─── Data excerpts ───
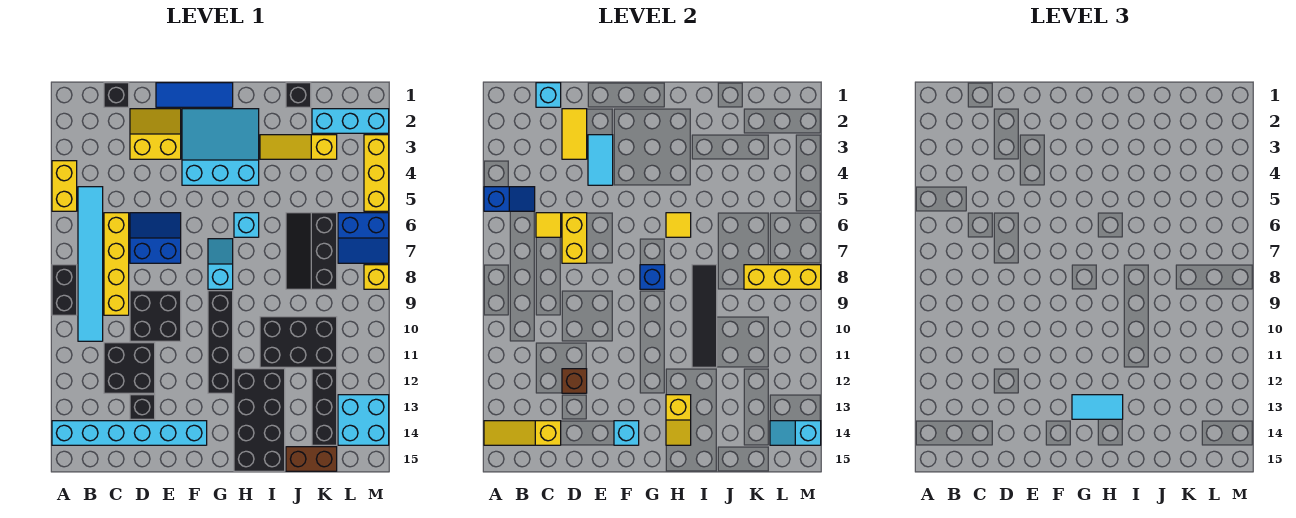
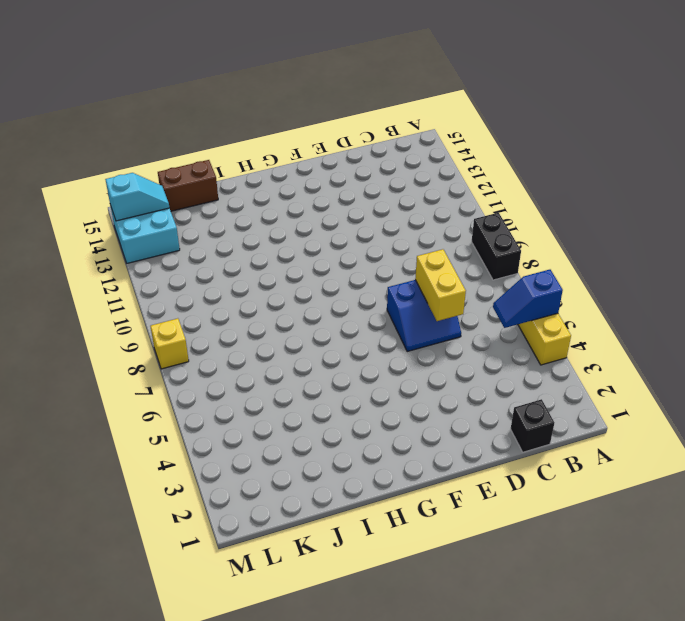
none -> cyan brick A14:F14 level 1
none -> cyan tile B5:B10 level 1
none -> yellow brick C6:C9 level 1
none -> black brick C11:D12 level 1

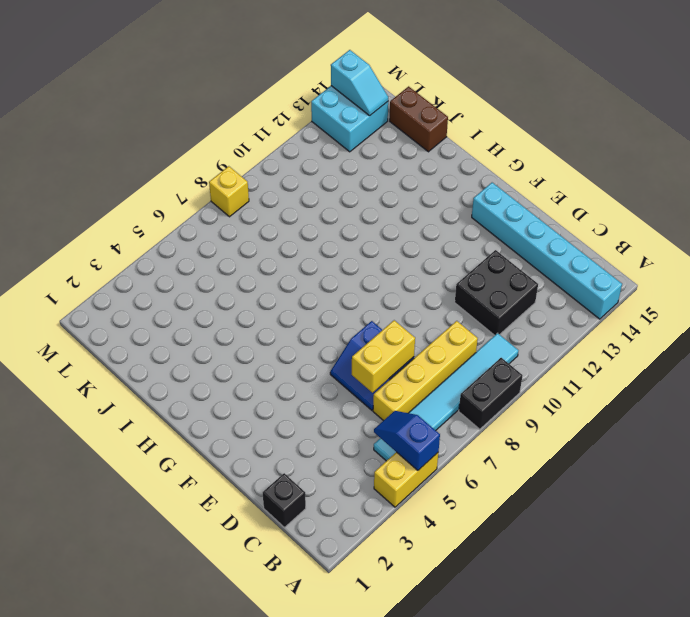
none -> yellow slope D2:E3 level 1 top 3
none -> black brick D9:E10 level 1
none -> black brick D13 level 1
none -> blue tile E1:G1 level 1

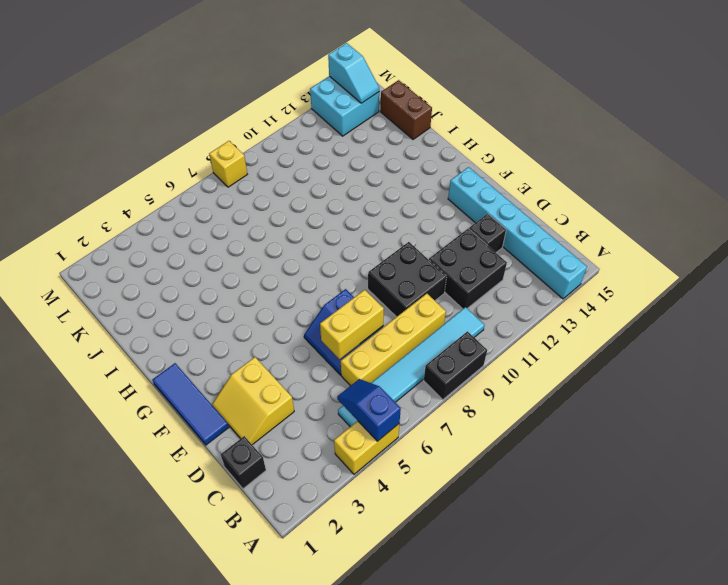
none -> cyan slope F2:H4 level 1 top 4
none -> cyan slope G7:G8 level 1 top 8
none -> black brick G9:G12 level 1
none -> cyan brick H6 level 1

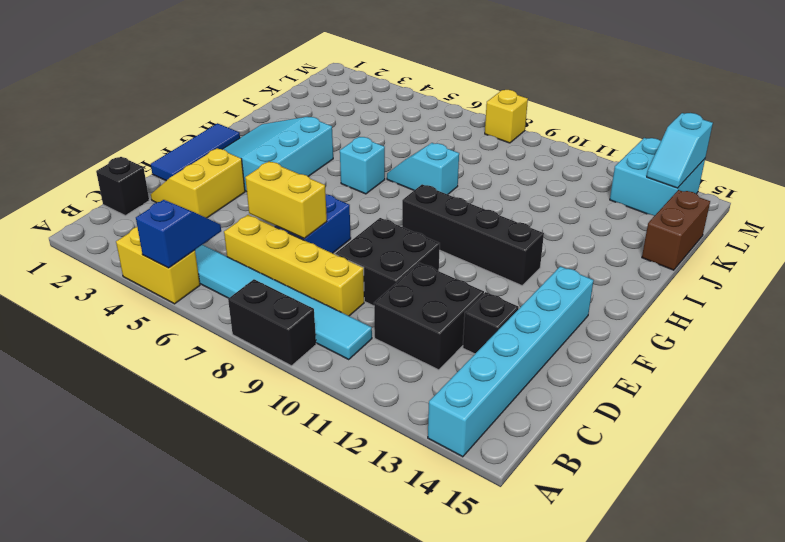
cyan slope I7:I8 level 1 top 8 -> cyan slope G7:G8 level 1 top 8
none -> black brick H12:I15 level 1
none -> yellow slope I3:K3 level 1 top K
none -> black brick I10:K11 level 1
none -> black brick J1 level 1

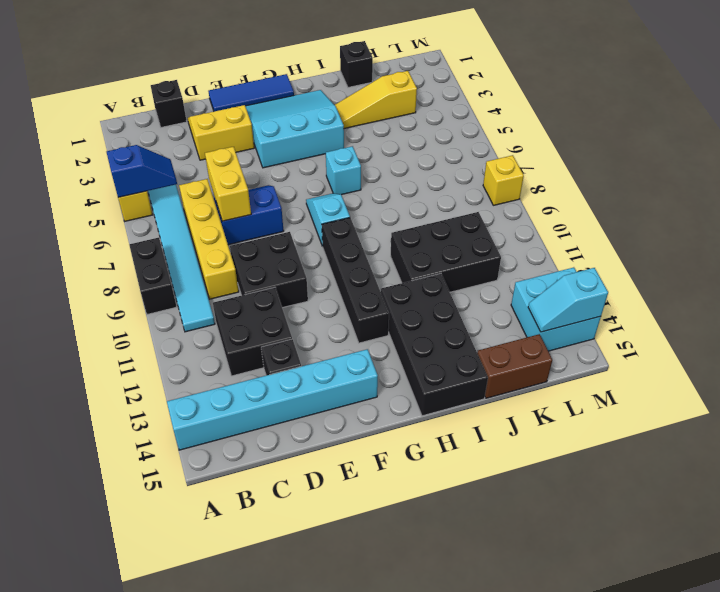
none -> black slope J6:K8 level 1 top K
none -> cyan brick K2:M2 level 1
none -> black brick K12:K14 level 1
none -> blue slope L6:M7 level 1 top 6

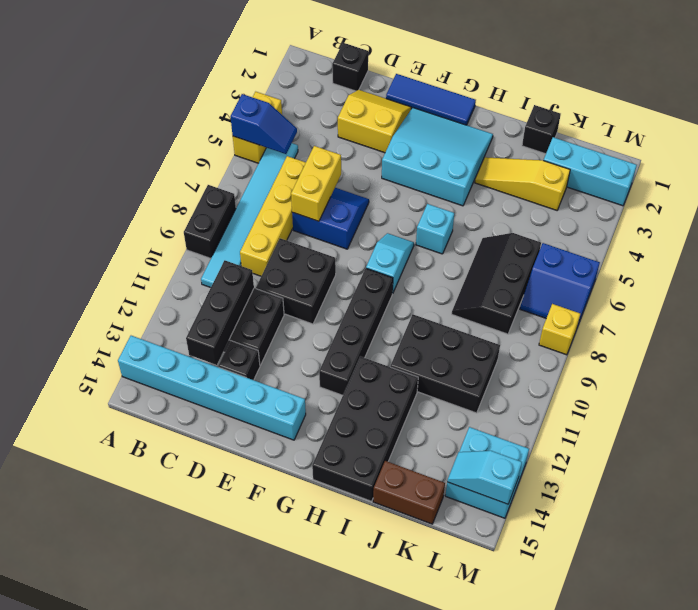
black brick C11:C13 level 2 -> black brick K12:K14 level 1
none -> yellow brick M3:M5 level 1
none -> yellow slope A14:C14 level 2 top C
none -> cyan brick C1 level 2
none -> yellow tile C6 level 2

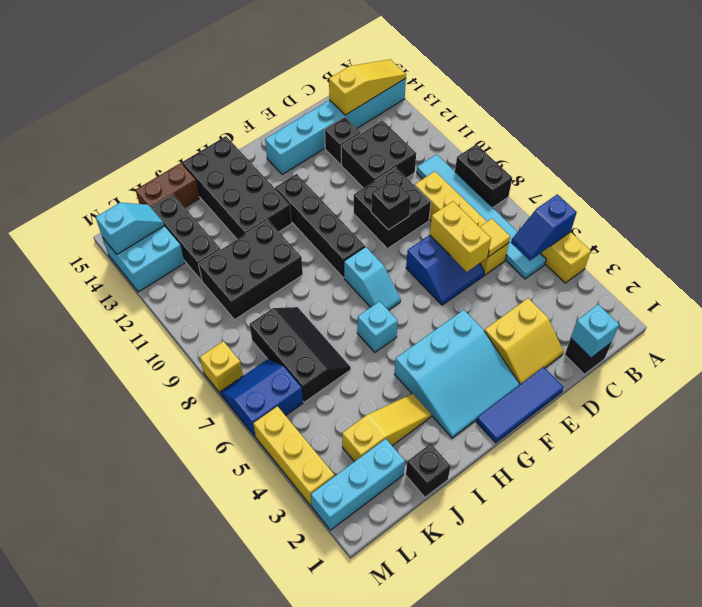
black brick E9 level 2 -> none
none -> yellow tile D2:D3 level 2
none -> brown brick D12 level 2
none -> cyan tile E3:E4 level 2
none -> cyan brick F14 level 2

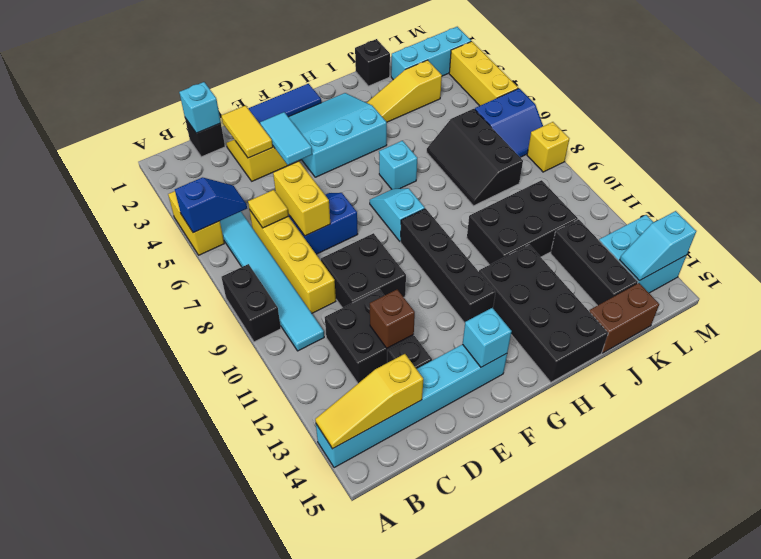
none -> blue brick G8 level 2
none -> yellow tile H6 level 2
none -> yellow slope H13:H14 level 2 top 13
none -> black tile I8:I11 level 2

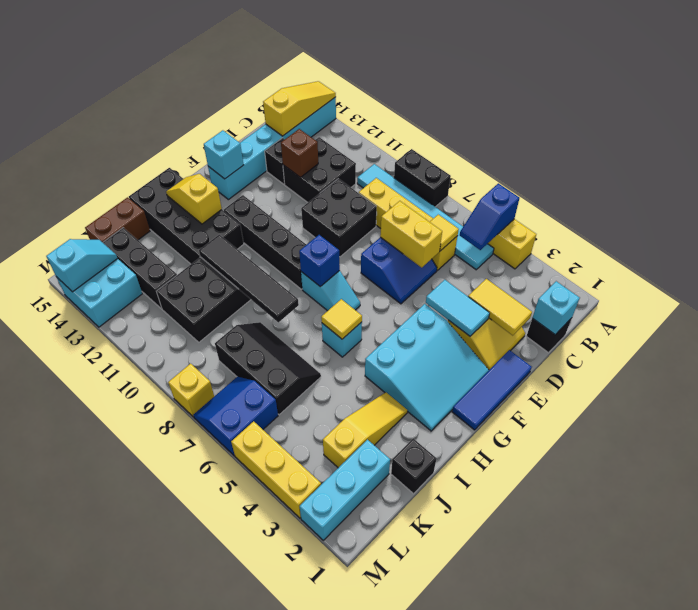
none -> yellow brick K8:M8 level 2
none -> cyan tile G13:H13 level 3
───
◆ **Exercise instructions**
When pictures appear among the entries, skip them and copy all remaining text precisely.

◆ **Answer area**
none -> cyan brick A14:F14 level 1
none -> cyan tile B5:B10 level 1
none -> yellow brick C6:C9 level 1
none -> black brick C11:D12 level 1

none -> yellow slope D2:E3 level 1 top 3
none -> black brick D9:E10 level 1
none -> black brick D13 level 1
none -> blue tile E1:G1 level 1

none -> cyan slope F2:H4 level 1 top 4
none -> cyan slope G7:G8 level 1 top 8
none -> black brick G9:G12 level 1
none -> cyan brick H6 level 1

cyan slope I7:I8 level 1 top 8 -> cyan slope G7:G8 level 1 top 8
none -> black brick H12:I15 level 1
none -> yellow slope I3:K3 level 1 top K
none -> black brick I10:K11 level 1
none -> black brick J1 level 1

none -> black slope J6:K8 level 1 top K
none -> cyan brick K2:M2 level 1
none -> black brick K12:K14 level 1
none -> blue slope L6:M7 level 1 top 6

black brick C11:C13 level 2 -> black brick K12:K14 level 1
none -> yellow brick M3:M5 level 1
none -> yellow slope A14:C14 level 2 top C
none -> cyan brick C1 level 2
none -> yellow tile C6 level 2

black brick E9 level 2 -> none
none -> yellow tile D2:D3 level 2
none -> brown brick D12 level 2
none -> cyan tile E3:E4 level 2
none -> cyan brick F14 level 2

none -> blue brick G8 level 2
none -> yellow tile H6 level 2
none -> yellow slope H13:H14 level 2 top 13
none -> black tile I8:I11 level 2

none -> yellow brick K8:M8 level 2
none -> cyan tile G13:H13 level 3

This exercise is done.